### Problem description
The pictures do not go in the copy. Reproduce the rest of the entries exactly.

(Source information)

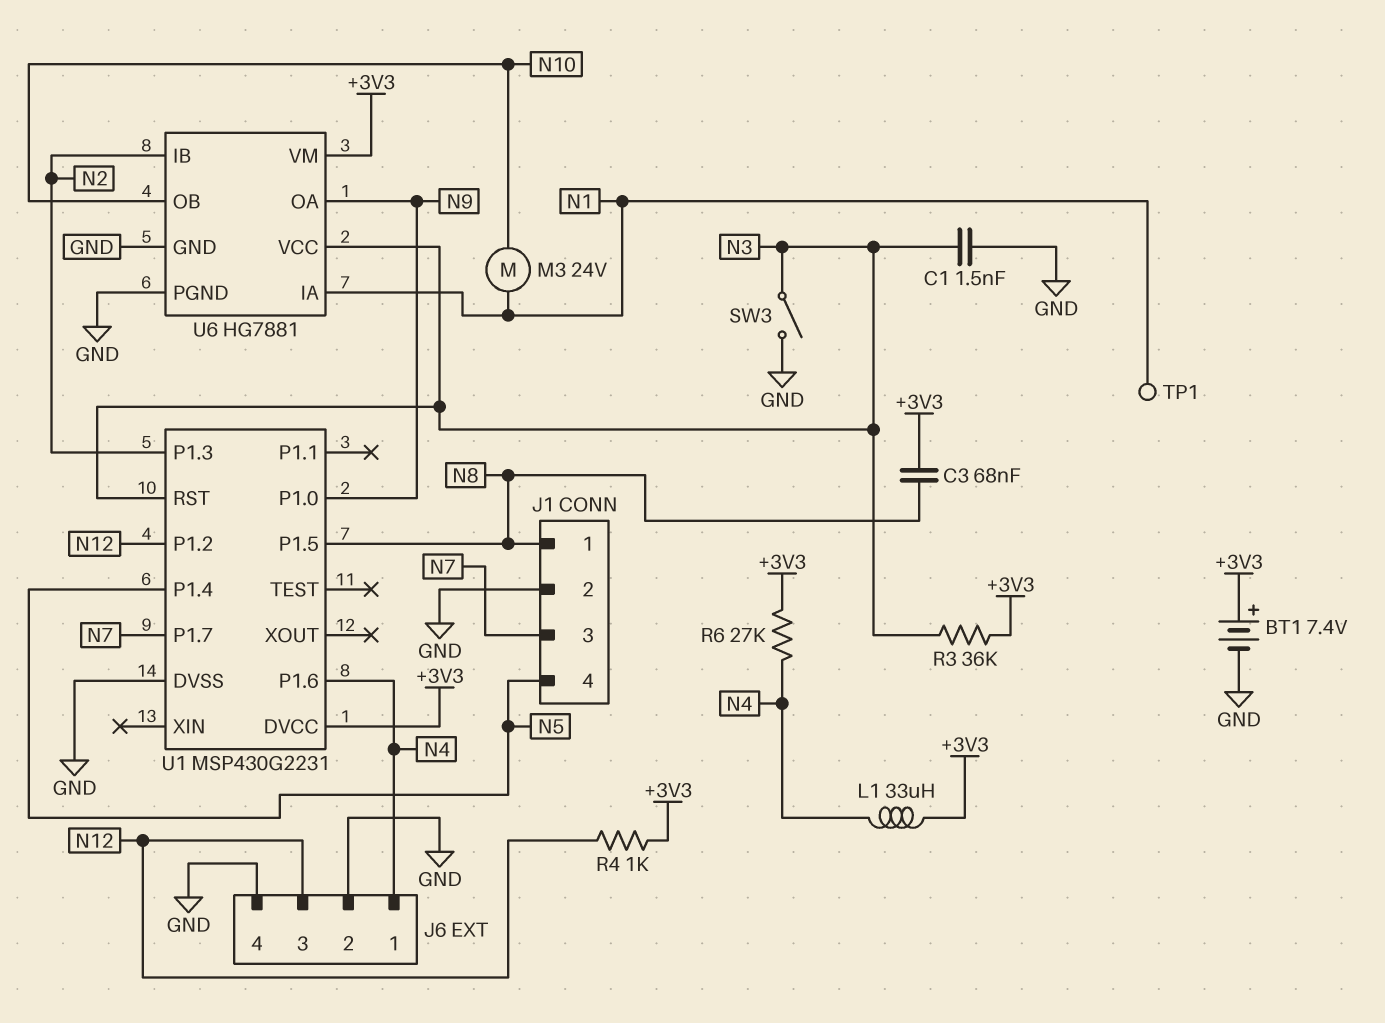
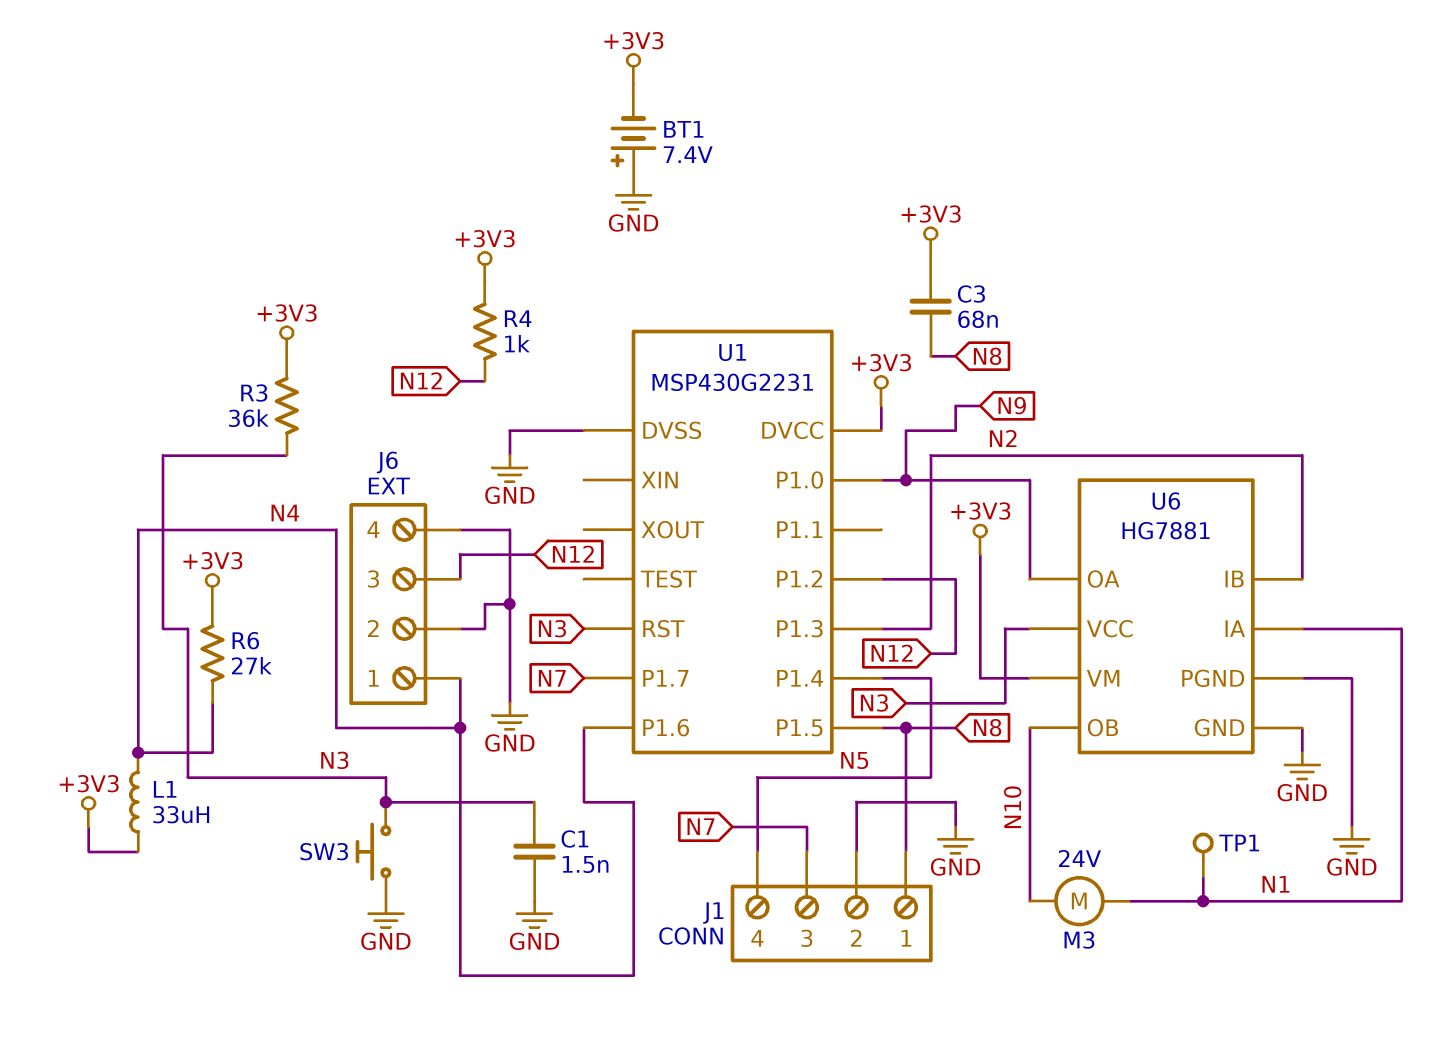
BT1: 7.4V (plus +3V3, minus GND) -> 7.4V (plus GND, minus +3V3)
SW3: switch (GND, N3) -> button (GND, N3)

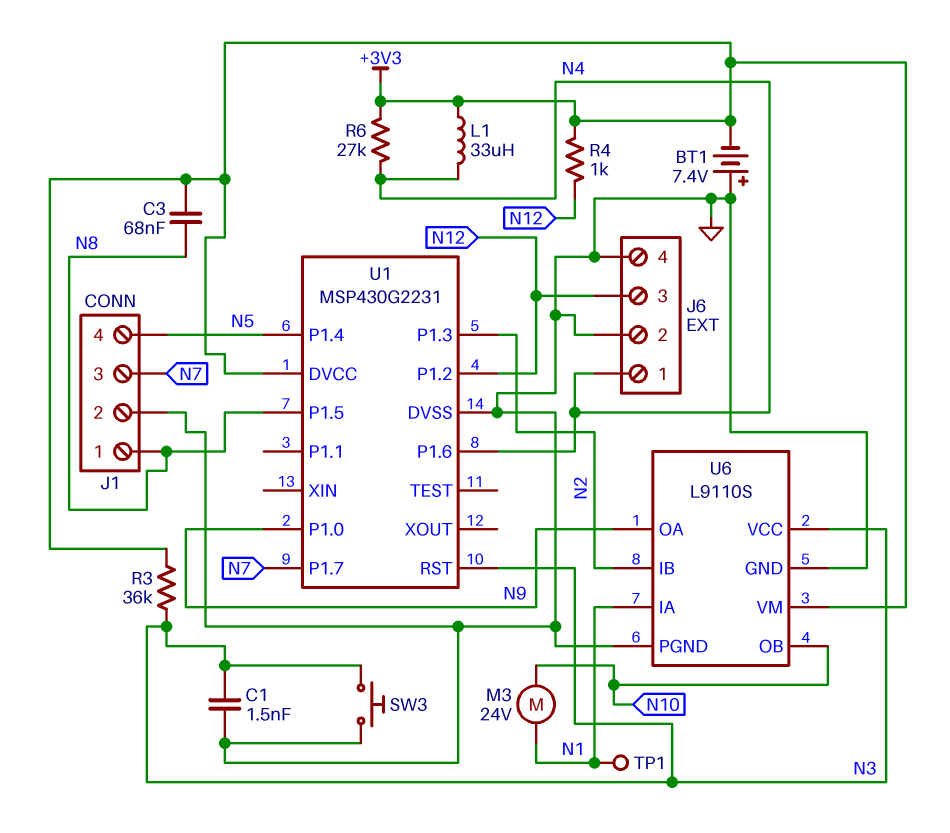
U6: HG7881 -> L9110S

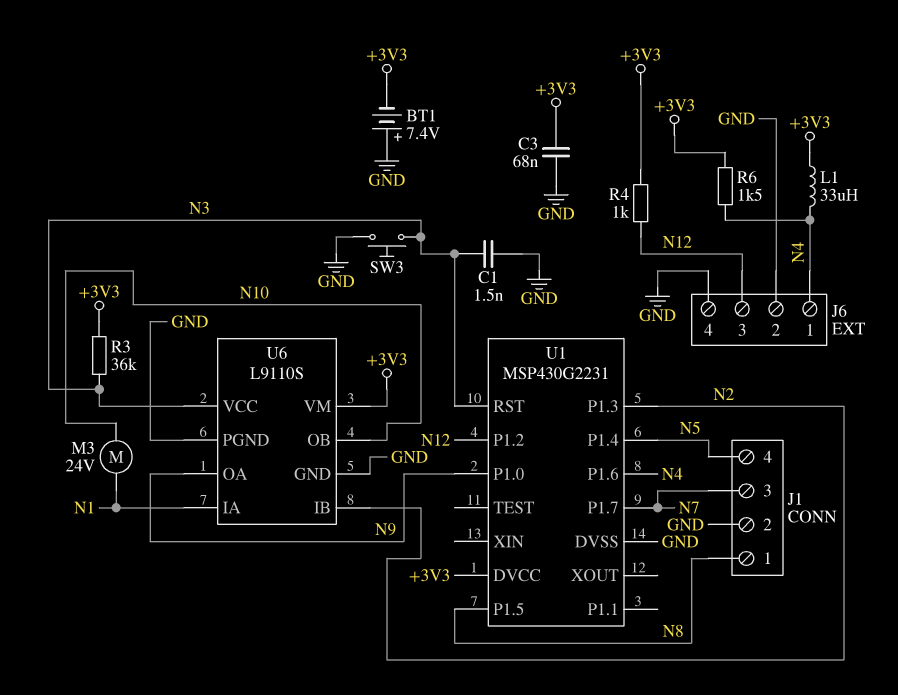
C3: 68nF (+3V3, N8) -> 68nF (+3V3, GND)
R6: 27k (+3V3, N4) -> 1.5k (+3V3, N4)
TP1: test point (N1) -> none

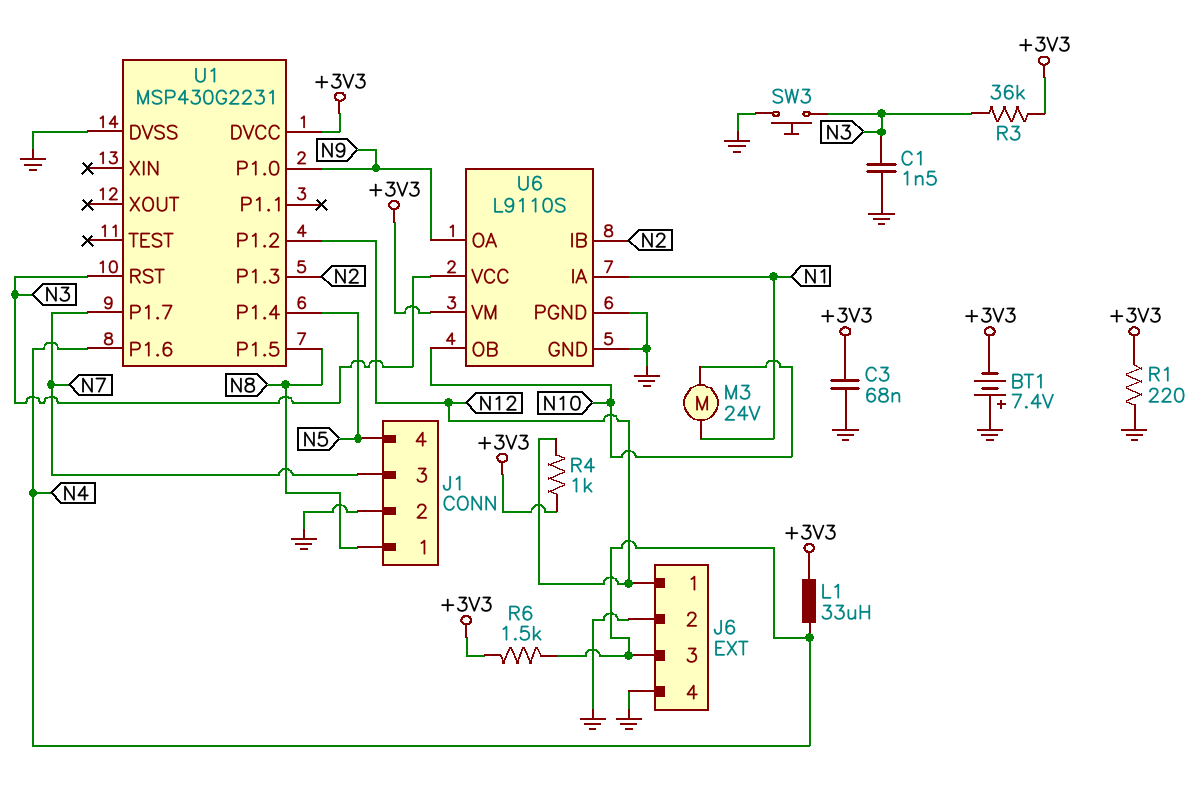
J6 pin 1: N4 -> N12
J6 pin 3: N12 -> N4
R1: none -> 220 (+3V3, GND)

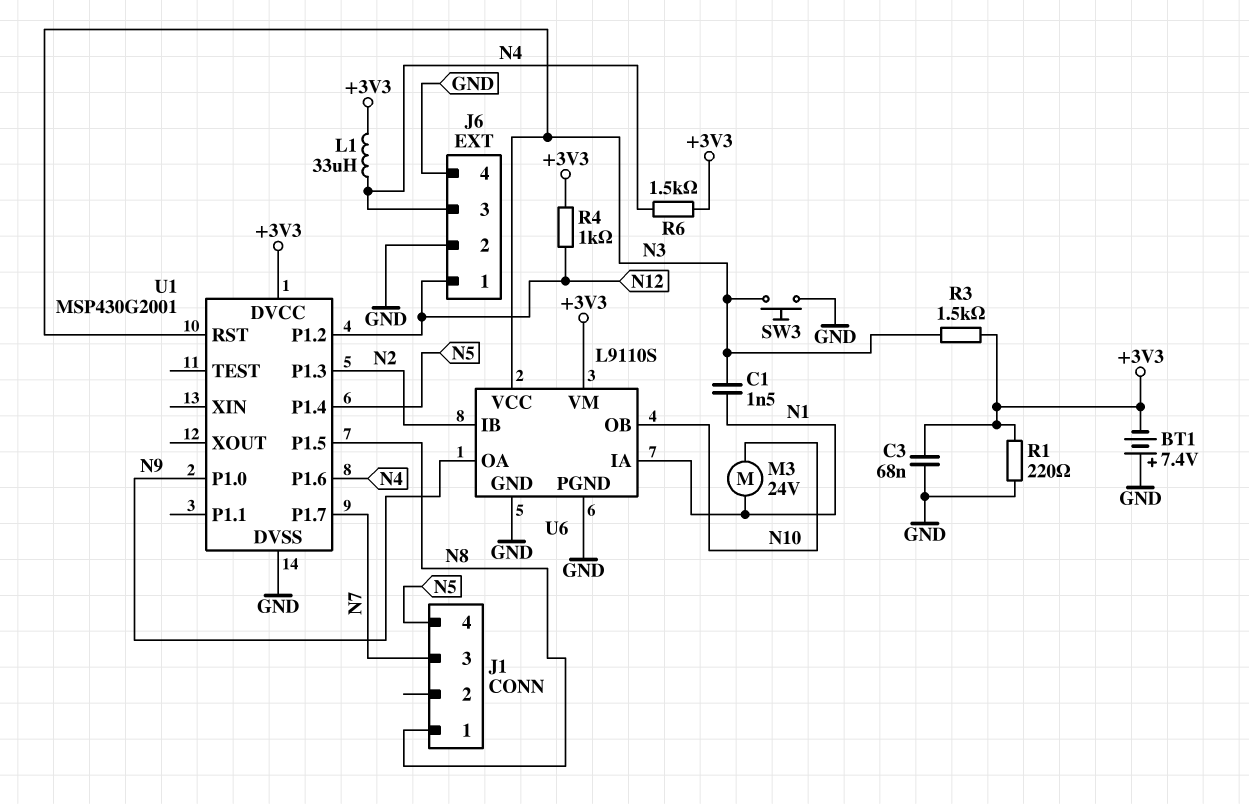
C1: 1.5nF (GND, N3) -> 1.5nF (N1, N3)
J1 pin 2: GND -> none
R3: 36k (+3V3, N3) -> 1.5k (+3V3, N3)
U1: MSP430G2231 -> MSP430G2001

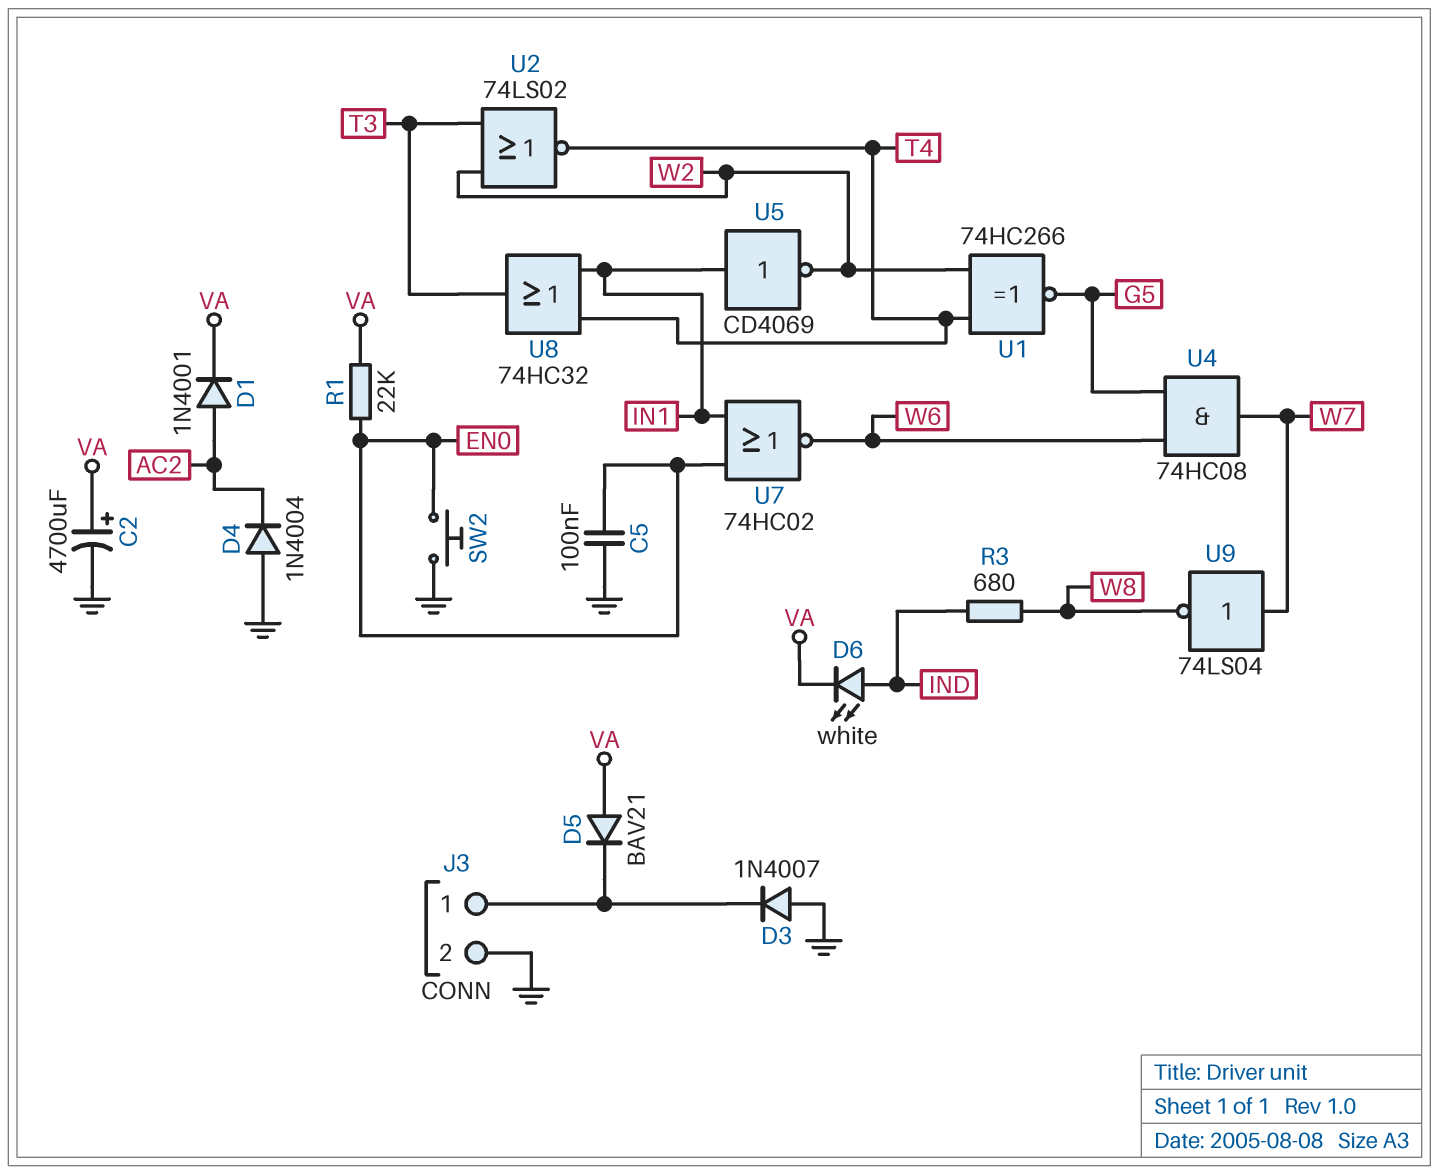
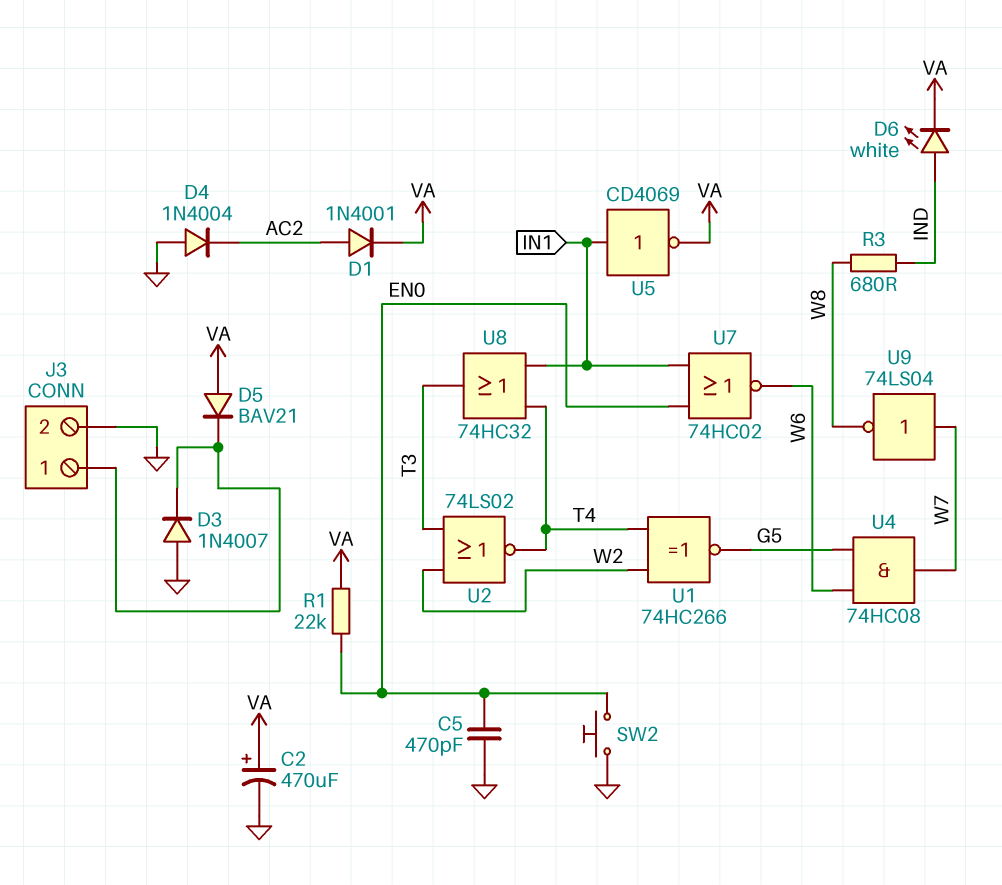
C2: 4700uF (plus VA, minus GND) -> 470uF (plus VA, minus GND)
C5: 100nF (EN0, GND) -> 470pF (EN0, GND)
U5: NOT CD4069 (in IN1, out W2) -> NOT CD4069 (in IN1, out VA)

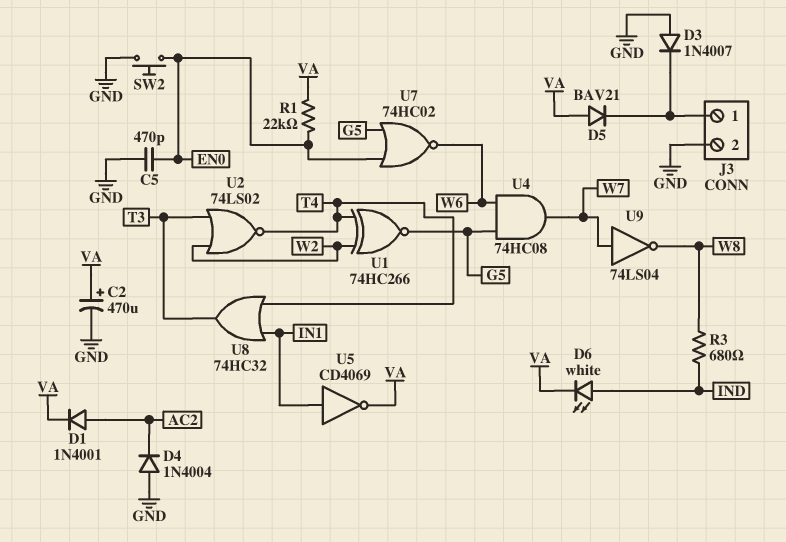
U7: NOR 74HC02 (in EN0, in IN1, out W6) -> NOR 74HC02 (in EN0, in G5, out W6)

(End Source information)

### Response to the task
BT1: 7.4V (plus +3V3, minus GND) -> 7.4V (plus GND, minus +3V3)
SW3: switch (GND, N3) -> button (GND, N3)

U6: HG7881 -> L9110S

C3: 68nF (+3V3, N8) -> 68nF (+3V3, GND)
R6: 27k (+3V3, N4) -> 1.5k (+3V3, N4)
TP1: test point (N1) -> none

J6 pin 1: N4 -> N12
J6 pin 3: N12 -> N4
R1: none -> 220 (+3V3, GND)

C1: 1.5nF (GND, N3) -> 1.5nF (N1, N3)
J1 pin 2: GND -> none
R3: 36k (+3V3, N3) -> 1.5k (+3V3, N3)
U1: MSP430G2231 -> MSP430G2001

C2: 4700uF (plus VA, minus GND) -> 470uF (plus VA, minus GND)
C5: 100nF (EN0, GND) -> 470pF (EN0, GND)
U5: NOT CD4069 (in IN1, out W2) -> NOT CD4069 (in IN1, out VA)

U7: NOR 74HC02 (in EN0, in IN1, out W6) -> NOR 74HC02 (in EN0, in G5, out W6)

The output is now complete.